# Records supplied

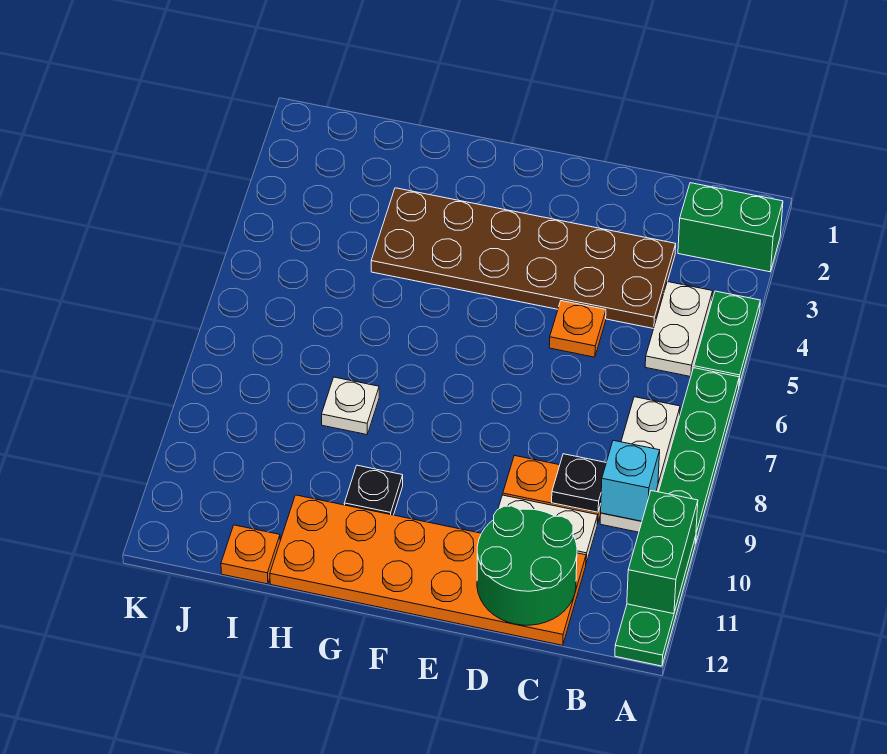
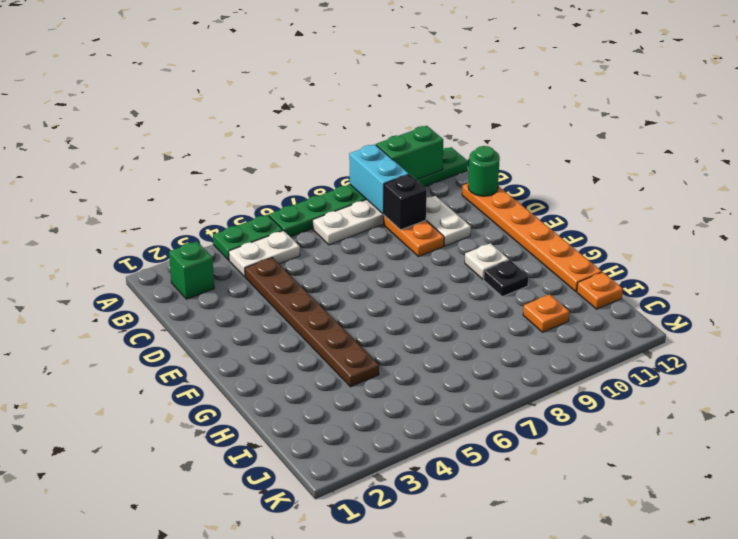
green brick A2:B2 level 1 -> green brick B2 level 1
cyan brick B9 level 2 -> cyan brick A9:B9 level 2
brown plate C3:H4 level 1 -> brown plate C4:H4 level 1
black plate C9 level 2 -> black brick C9 level 2
orange plate C11:H12 level 1 -> orange plate C12:H12 level 1
green round brick C11:D12 level 2 -> green round brick C12 level 2
orange plate D5 level 1 -> orange plate I10 level 1
white plate H8 level 1 -> white plate F10 level 1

# What to do
Please return the records as they stand, word for word, with no pictures.

# Reply to the exercise
green brick A2:B2 level 1 -> green brick B2 level 1
cyan brick B9 level 2 -> cyan brick A9:B9 level 2
brown plate C3:H4 level 1 -> brown plate C4:H4 level 1
black plate C9 level 2 -> black brick C9 level 2
orange plate C11:H12 level 1 -> orange plate C12:H12 level 1
green round brick C11:D12 level 2 -> green round brick C12 level 2
orange plate D5 level 1 -> orange plate I10 level 1
white plate H8 level 1 -> white plate F10 level 1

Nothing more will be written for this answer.